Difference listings
**********

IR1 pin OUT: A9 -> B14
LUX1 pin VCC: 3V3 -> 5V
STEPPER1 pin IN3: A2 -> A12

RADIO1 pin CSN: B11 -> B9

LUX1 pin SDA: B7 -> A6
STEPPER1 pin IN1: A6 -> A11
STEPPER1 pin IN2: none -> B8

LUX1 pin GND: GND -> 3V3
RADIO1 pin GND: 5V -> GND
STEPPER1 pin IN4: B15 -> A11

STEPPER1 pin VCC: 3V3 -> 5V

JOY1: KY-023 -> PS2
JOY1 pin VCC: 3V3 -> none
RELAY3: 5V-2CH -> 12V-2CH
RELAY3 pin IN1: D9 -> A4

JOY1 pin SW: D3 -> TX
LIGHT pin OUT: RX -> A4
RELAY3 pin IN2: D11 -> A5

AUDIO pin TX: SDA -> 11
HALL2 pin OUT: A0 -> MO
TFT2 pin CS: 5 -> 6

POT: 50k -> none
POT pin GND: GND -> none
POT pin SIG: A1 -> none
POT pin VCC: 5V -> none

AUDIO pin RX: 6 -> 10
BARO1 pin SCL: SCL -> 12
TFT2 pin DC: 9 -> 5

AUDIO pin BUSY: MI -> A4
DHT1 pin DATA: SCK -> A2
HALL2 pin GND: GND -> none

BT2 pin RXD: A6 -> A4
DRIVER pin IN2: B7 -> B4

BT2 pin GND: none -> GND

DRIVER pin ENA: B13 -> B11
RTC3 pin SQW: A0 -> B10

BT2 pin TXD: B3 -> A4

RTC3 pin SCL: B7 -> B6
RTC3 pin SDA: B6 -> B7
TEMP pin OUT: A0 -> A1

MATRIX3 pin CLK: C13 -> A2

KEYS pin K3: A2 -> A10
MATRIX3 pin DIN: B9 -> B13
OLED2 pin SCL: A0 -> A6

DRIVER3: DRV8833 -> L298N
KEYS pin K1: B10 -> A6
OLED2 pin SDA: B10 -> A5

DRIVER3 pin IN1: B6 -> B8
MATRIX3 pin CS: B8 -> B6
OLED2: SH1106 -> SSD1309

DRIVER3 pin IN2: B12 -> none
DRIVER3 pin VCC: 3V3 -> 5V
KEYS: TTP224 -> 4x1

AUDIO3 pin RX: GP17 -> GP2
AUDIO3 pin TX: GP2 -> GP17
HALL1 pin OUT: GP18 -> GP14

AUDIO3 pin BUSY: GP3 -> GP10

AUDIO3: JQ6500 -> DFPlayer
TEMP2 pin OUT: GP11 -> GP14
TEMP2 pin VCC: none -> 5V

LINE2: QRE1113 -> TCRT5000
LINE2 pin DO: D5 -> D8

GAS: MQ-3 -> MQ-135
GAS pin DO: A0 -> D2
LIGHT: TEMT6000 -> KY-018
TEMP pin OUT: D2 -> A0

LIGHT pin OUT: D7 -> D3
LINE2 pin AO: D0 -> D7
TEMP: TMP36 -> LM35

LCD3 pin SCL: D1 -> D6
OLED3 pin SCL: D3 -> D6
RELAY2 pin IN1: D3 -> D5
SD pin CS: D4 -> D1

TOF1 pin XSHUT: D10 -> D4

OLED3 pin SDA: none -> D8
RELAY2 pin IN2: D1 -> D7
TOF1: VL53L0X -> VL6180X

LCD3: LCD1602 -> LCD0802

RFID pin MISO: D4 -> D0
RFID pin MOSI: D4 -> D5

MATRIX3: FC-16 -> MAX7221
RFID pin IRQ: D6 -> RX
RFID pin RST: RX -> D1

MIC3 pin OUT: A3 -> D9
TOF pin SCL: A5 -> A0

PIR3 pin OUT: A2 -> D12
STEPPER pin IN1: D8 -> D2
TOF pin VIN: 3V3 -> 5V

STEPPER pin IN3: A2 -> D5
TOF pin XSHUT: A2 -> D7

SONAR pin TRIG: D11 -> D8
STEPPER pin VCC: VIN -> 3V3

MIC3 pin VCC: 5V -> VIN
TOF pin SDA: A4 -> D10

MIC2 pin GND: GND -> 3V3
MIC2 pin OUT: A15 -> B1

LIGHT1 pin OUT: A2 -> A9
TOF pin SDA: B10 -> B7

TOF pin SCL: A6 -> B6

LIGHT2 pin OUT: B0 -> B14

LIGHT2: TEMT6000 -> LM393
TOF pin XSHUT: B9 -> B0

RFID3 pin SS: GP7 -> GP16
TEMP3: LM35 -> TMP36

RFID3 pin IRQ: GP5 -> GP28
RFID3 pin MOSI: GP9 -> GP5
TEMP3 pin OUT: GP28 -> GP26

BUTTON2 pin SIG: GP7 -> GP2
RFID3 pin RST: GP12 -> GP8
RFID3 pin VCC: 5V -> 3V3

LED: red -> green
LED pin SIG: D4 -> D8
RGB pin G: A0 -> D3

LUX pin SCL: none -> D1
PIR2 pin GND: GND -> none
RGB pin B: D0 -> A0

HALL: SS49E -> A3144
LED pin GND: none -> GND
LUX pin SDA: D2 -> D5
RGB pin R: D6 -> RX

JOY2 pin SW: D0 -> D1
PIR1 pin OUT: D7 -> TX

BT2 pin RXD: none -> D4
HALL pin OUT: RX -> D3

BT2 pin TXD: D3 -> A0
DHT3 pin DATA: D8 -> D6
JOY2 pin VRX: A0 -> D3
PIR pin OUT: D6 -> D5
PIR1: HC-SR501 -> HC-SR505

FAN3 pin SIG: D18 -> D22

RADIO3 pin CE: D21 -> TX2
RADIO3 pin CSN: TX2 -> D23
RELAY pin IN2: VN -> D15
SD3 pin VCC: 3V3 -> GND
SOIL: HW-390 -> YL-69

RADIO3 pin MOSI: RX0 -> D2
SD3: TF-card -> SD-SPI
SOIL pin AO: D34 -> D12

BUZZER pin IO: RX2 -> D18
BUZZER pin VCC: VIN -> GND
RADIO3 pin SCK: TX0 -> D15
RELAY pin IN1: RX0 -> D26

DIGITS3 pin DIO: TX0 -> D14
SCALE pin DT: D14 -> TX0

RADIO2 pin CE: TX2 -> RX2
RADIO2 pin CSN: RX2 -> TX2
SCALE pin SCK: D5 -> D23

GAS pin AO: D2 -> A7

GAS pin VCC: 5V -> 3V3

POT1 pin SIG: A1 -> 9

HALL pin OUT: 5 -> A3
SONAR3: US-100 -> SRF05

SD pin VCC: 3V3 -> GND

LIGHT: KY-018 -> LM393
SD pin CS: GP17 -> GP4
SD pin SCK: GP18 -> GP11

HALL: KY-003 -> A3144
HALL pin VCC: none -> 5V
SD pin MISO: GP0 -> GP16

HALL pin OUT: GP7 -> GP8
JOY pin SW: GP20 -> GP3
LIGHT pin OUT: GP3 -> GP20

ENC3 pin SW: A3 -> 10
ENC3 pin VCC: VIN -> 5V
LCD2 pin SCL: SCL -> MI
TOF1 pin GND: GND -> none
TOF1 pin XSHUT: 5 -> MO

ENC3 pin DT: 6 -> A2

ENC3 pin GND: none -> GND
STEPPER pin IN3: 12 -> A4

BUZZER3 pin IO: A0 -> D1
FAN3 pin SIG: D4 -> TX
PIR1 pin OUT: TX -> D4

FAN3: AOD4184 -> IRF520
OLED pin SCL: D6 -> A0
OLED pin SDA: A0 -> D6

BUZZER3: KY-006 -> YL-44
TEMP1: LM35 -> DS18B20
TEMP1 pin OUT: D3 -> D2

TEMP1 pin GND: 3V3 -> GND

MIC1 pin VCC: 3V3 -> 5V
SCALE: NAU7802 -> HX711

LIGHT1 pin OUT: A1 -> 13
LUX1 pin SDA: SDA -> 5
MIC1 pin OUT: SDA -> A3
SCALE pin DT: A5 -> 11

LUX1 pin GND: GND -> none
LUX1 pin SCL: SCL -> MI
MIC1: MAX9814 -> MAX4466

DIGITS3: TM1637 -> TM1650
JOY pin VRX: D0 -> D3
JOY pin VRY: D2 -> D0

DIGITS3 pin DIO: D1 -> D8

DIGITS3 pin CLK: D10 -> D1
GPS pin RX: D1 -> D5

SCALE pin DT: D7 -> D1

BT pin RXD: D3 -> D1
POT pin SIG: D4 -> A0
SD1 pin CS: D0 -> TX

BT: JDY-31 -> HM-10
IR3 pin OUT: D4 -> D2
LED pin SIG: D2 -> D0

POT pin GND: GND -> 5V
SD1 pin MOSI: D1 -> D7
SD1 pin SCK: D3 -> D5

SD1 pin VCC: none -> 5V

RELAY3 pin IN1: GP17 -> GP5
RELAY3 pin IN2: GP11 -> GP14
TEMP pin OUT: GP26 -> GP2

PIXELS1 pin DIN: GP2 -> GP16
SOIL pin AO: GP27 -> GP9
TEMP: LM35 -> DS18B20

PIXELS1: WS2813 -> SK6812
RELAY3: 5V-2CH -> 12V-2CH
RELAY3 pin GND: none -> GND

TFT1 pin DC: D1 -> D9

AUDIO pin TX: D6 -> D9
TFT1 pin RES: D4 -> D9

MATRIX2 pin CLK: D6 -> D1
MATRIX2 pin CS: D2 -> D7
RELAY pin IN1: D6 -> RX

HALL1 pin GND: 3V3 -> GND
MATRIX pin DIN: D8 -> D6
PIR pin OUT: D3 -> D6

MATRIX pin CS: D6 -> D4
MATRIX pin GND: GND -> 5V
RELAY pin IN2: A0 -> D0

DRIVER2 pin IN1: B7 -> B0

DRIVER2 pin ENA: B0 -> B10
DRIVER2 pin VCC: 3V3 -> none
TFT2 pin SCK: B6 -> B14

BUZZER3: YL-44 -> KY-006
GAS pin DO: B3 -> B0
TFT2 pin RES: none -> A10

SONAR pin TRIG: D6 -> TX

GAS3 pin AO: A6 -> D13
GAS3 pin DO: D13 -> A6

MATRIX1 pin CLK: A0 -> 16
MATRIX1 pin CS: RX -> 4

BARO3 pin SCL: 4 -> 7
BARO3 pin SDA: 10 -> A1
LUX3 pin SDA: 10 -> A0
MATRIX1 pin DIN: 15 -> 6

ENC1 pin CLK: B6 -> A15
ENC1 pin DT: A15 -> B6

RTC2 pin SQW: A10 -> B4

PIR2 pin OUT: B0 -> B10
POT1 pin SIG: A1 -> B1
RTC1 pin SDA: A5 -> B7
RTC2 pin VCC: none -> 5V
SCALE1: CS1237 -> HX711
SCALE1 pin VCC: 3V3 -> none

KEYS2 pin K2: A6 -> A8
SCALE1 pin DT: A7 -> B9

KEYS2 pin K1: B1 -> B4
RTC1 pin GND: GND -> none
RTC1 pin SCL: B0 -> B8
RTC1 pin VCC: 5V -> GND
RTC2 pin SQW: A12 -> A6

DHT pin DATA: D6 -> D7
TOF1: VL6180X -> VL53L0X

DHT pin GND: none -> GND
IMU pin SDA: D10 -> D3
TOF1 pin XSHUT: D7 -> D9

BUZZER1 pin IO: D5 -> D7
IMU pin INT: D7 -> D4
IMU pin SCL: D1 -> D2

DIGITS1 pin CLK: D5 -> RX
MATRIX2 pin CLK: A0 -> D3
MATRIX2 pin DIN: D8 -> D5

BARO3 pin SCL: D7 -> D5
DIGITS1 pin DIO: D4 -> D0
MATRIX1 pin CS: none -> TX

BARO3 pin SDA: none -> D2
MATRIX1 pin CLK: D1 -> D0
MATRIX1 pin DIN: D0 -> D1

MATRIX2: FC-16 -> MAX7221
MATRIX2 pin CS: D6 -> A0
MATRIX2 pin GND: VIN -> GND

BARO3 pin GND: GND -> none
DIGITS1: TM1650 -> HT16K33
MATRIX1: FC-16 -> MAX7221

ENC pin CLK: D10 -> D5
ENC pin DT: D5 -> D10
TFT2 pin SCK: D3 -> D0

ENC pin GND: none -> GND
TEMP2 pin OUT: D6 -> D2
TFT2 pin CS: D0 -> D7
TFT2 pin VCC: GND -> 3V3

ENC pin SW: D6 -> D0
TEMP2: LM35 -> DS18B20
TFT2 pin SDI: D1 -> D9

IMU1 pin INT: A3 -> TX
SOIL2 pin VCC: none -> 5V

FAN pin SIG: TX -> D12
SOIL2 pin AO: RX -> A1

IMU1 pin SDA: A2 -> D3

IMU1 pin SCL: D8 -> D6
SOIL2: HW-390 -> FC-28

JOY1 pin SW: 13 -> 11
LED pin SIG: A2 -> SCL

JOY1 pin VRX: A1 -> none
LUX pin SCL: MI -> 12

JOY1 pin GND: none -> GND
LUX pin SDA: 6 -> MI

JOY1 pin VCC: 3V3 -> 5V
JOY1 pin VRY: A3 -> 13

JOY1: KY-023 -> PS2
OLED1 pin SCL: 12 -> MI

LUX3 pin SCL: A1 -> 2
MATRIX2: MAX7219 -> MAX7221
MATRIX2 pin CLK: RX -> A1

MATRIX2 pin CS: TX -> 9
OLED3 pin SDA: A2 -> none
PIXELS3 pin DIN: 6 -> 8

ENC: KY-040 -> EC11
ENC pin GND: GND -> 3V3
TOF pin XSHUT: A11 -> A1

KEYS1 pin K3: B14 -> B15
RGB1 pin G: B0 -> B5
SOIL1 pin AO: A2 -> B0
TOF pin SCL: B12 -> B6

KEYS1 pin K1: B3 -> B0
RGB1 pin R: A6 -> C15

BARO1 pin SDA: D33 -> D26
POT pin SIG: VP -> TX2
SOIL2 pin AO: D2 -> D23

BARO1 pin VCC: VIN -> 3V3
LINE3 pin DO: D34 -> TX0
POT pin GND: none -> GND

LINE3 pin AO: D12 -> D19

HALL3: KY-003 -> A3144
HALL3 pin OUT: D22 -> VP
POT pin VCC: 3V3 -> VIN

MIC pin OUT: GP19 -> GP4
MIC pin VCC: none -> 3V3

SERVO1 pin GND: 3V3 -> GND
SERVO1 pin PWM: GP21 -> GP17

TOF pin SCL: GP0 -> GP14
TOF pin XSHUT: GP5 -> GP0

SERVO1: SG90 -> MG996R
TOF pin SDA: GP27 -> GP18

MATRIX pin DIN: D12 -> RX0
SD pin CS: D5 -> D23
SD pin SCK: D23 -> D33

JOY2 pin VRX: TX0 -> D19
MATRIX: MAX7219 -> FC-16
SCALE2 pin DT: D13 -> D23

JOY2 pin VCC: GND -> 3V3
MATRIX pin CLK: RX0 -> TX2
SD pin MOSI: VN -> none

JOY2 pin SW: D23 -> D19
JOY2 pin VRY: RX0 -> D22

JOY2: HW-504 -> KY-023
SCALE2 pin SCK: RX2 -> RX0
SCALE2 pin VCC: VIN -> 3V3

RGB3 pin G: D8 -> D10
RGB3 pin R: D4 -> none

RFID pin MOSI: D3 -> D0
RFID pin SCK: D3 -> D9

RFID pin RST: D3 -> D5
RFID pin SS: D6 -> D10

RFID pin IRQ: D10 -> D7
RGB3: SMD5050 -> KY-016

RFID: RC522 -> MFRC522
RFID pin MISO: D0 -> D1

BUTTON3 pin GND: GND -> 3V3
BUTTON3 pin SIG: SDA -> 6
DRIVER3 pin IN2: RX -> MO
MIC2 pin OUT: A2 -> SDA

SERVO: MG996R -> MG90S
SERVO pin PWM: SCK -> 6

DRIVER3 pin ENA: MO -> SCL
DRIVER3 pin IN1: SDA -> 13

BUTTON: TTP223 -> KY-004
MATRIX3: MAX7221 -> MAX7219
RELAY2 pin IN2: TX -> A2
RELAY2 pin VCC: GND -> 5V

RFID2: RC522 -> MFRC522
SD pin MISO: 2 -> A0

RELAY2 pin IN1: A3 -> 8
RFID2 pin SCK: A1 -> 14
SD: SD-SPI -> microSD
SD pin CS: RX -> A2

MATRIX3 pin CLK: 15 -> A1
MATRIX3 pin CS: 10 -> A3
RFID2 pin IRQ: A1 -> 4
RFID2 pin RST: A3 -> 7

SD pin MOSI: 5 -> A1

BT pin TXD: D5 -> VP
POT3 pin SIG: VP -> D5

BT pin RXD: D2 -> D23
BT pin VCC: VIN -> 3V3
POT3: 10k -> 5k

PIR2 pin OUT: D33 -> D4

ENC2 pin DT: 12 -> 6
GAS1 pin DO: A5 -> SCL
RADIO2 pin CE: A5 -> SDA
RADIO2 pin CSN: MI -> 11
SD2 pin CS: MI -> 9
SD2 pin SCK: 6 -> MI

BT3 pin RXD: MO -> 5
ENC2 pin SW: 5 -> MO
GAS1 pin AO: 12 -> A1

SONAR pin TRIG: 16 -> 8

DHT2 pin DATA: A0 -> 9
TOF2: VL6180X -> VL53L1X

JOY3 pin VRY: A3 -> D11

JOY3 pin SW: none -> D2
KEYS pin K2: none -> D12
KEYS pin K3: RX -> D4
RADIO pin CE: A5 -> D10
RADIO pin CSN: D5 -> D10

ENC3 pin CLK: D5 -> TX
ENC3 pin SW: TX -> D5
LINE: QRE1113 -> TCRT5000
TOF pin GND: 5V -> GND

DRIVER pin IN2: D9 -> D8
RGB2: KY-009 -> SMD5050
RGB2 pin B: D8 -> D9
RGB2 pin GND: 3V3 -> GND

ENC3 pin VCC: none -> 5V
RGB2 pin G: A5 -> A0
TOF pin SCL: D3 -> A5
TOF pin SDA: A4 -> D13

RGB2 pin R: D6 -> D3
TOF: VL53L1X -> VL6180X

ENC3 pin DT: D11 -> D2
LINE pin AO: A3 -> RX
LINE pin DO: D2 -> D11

**********

Work required
What is needed is a verbatim copy of every line in the records above from the one containing "OLED pin SDA: A0 -> D6" down to the one containing "TFT2 pin SCK: B6 -> B14", both included, and nothing more.

Result of this exercise
OLED pin SDA: A0 -> D6

BUZZER3: KY-006 -> YL-44
TEMP1: LM35 -> DS18B20
TEMP1 pin OUT: D3 -> D2

TEMP1 pin GND: 3V3 -> GND

MIC1 pin VCC: 3V3 -> 5V
SCALE: NAU7802 -> HX711

LIGHT1 pin OUT: A1 -> 13
LUX1 pin SDA: SDA -> 5
MIC1 pin OUT: SDA -> A3
SCALE pin DT: A5 -> 11

LUX1 pin GND: GND -> none
LUX1 pin SCL: SCL -> MI
MIC1: MAX9814 -> MAX4466

DIGITS3: TM1637 -> TM1650
JOY pin VRX: D0 -> D3
JOY pin VRY: D2 -> D0

DIGITS3 pin DIO: D1 -> D8

DIGITS3 pin CLK: D10 -> D1
GPS pin RX: D1 -> D5

SCALE pin DT: D7 -> D1

BT pin RXD: D3 -> D1
POT pin SIG: D4 -> A0
SD1 pin CS: D0 -> TX

BT: JDY-31 -> HM-10
IR3 pin OUT: D4 -> D2
LED pin SIG: D2 -> D0

POT pin GND: GND -> 5V
SD1 pin MOSI: D1 -> D7
SD1 pin SCK: D3 -> D5

SD1 pin VCC: none -> 5V

RELAY3 pin IN1: GP17 -> GP5
RELAY3 pin IN2: GP11 -> GP14
TEMP pin OUT: GP26 -> GP2

PIXELS1 pin DIN: GP2 -> GP16
SOIL pin AO: GP27 -> GP9
TEMP: LM35 -> DS18B20

PIXELS1: WS2813 -> SK6812
RELAY3: 5V-2CH -> 12V-2CH
RELAY3 pin GND: none -> GND

TFT1 pin DC: D1 -> D9

AUDIO pin TX: D6 -> D9
TFT1 pin RES: D4 -> D9

MATRIX2 pin CLK: D6 -> D1
MATRIX2 pin CS: D2 -> D7
RELAY pin IN1: D6 -> RX

HALL1 pin GND: 3V3 -> GND
MATRIX pin DIN: D8 -> D6
PIR pin OUT: D3 -> D6

MATRIX pin CS: D6 -> D4
MATRIX pin GND: GND -> 5V
RELAY pin IN2: A0 -> D0

DRIVER2 pin IN1: B7 -> B0

DRIVER2 pin ENA: B0 -> B10
DRIVER2 pin VCC: 3V3 -> none
TFT2 pin SCK: B6 -> B14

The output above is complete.